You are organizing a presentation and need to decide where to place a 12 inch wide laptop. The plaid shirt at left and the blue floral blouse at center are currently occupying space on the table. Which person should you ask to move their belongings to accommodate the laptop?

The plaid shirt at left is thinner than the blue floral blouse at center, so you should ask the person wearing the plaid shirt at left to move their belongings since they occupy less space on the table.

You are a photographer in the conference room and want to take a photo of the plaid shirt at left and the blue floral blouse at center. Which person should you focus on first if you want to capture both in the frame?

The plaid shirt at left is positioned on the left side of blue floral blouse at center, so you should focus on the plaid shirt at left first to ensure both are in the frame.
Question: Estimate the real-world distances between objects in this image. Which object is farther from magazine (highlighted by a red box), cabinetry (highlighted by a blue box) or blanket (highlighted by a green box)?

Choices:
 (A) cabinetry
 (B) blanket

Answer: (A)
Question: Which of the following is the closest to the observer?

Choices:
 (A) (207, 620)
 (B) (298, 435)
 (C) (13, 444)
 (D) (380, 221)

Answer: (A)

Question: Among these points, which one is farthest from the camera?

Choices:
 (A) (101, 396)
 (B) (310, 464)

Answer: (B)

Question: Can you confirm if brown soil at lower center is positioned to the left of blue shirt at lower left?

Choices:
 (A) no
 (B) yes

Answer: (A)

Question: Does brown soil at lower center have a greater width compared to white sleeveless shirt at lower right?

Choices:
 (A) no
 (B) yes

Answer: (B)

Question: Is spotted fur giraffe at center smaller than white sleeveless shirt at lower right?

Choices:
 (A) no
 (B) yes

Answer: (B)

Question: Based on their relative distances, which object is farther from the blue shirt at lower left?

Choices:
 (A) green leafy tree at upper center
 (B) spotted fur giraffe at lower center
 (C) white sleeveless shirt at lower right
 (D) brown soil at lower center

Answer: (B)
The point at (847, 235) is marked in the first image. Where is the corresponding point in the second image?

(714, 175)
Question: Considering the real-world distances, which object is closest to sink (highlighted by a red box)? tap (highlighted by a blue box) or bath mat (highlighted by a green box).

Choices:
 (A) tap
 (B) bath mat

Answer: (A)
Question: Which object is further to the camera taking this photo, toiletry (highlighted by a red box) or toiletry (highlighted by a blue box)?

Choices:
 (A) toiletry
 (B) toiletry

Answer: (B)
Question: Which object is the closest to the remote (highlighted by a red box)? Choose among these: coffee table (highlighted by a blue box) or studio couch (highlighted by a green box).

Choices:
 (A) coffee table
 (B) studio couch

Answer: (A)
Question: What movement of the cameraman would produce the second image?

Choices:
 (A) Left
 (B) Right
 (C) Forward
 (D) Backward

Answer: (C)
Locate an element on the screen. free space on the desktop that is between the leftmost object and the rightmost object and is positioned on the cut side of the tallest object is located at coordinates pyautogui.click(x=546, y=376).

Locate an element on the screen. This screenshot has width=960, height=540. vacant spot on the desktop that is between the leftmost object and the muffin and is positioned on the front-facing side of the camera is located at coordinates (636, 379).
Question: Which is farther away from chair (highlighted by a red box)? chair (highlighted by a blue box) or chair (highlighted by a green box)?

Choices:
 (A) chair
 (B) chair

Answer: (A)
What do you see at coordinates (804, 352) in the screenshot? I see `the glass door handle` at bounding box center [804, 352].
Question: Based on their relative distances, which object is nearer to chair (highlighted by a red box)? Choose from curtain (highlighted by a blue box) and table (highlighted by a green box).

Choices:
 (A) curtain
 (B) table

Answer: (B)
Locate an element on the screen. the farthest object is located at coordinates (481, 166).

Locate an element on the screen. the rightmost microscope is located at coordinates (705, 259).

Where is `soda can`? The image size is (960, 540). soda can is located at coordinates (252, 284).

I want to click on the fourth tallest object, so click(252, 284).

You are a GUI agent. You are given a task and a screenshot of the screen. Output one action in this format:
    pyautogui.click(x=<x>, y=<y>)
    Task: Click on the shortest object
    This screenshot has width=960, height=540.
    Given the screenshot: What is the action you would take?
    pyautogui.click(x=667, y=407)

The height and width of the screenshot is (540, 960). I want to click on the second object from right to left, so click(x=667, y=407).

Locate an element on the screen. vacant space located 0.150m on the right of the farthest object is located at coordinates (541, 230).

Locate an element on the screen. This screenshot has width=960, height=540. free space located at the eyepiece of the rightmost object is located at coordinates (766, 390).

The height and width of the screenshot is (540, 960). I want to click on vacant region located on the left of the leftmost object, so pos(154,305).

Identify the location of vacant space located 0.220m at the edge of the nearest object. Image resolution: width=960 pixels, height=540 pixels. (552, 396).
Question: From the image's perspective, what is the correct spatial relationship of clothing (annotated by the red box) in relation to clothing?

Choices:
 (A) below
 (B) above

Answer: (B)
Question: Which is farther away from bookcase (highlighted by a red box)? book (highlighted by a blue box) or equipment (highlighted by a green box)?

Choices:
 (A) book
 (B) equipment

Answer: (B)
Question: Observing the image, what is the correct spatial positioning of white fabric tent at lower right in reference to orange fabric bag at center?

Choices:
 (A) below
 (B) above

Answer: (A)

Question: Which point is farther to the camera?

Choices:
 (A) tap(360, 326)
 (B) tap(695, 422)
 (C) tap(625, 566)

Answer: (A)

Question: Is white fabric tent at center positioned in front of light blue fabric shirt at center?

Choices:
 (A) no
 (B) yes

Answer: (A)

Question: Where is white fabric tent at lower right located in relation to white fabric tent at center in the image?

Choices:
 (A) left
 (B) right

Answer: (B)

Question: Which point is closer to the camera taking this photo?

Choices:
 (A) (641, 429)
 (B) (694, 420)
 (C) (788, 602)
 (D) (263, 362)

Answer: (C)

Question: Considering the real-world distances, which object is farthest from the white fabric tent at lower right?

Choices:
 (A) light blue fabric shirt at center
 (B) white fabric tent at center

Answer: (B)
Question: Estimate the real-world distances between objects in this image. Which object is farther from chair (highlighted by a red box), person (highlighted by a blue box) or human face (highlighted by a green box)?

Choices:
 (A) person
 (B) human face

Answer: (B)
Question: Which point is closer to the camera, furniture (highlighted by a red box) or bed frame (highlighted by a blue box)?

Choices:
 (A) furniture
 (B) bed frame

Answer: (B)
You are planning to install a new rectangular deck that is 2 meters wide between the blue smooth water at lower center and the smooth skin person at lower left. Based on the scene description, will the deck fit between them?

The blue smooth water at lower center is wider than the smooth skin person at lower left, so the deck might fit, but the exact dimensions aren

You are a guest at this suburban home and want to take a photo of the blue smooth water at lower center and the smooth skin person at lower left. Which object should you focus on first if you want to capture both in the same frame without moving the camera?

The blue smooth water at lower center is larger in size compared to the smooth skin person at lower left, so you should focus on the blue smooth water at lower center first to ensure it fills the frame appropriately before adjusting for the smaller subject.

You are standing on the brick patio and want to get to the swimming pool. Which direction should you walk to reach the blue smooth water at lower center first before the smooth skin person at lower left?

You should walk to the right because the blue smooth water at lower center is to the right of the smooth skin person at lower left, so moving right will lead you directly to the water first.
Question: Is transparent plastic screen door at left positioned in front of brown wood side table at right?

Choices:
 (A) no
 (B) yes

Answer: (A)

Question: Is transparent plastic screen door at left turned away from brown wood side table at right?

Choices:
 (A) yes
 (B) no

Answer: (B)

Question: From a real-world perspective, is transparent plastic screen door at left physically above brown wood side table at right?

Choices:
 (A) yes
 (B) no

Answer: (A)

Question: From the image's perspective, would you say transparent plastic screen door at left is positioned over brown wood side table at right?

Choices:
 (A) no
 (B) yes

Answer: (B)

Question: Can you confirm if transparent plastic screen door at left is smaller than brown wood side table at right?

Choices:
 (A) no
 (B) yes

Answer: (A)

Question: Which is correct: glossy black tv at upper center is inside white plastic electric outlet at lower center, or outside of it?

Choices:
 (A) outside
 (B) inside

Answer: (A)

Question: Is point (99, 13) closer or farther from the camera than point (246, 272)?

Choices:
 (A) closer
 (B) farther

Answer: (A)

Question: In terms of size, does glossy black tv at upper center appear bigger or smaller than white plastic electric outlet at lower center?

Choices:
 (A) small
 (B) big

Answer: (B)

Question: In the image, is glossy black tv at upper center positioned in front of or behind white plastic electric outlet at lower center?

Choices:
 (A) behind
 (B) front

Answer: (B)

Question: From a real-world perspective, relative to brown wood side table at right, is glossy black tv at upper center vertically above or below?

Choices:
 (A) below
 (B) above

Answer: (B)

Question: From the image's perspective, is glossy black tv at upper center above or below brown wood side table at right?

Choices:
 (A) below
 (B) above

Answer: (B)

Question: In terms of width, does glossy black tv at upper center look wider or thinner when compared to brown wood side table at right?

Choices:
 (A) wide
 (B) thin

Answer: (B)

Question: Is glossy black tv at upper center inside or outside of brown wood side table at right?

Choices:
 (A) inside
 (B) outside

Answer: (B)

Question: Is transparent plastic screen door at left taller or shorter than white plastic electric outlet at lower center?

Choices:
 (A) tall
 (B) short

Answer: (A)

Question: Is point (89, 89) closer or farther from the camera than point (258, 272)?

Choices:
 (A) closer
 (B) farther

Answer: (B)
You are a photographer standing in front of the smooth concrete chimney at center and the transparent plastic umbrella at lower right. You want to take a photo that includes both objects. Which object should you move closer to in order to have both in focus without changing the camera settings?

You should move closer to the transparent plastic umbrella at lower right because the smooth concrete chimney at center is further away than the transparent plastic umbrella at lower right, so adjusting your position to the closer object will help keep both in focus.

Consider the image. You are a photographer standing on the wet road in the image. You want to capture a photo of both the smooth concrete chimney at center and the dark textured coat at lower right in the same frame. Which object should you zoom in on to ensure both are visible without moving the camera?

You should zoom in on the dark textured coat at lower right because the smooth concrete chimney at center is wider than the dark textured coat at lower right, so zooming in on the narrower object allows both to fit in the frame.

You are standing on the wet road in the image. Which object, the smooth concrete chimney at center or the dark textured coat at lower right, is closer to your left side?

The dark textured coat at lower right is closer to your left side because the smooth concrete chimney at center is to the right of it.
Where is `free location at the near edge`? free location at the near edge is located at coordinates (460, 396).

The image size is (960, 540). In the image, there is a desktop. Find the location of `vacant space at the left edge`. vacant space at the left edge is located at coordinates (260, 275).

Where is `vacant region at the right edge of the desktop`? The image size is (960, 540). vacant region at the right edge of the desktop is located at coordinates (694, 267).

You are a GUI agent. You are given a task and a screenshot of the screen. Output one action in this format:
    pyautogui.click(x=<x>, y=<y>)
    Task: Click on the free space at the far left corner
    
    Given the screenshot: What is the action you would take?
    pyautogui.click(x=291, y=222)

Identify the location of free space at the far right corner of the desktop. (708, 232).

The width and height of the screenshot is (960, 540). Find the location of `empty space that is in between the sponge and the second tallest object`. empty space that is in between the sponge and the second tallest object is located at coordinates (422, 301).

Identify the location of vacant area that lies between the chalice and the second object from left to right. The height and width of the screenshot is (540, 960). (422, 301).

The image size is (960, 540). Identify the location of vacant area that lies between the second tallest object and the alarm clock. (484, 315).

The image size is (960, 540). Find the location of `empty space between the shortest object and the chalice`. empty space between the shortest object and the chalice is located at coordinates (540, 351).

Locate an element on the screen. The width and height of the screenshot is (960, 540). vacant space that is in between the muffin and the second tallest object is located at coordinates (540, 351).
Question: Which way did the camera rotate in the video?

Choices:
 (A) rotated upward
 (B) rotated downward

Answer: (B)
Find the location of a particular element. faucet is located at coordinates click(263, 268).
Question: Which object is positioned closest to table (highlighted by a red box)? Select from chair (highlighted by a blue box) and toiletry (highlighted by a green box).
····················
• 주어진 요청:
위 기록에서 문자열 "wood"가 포함된 줄의 개수를 숫자로만 답하세요.

• 완료된 작업:
9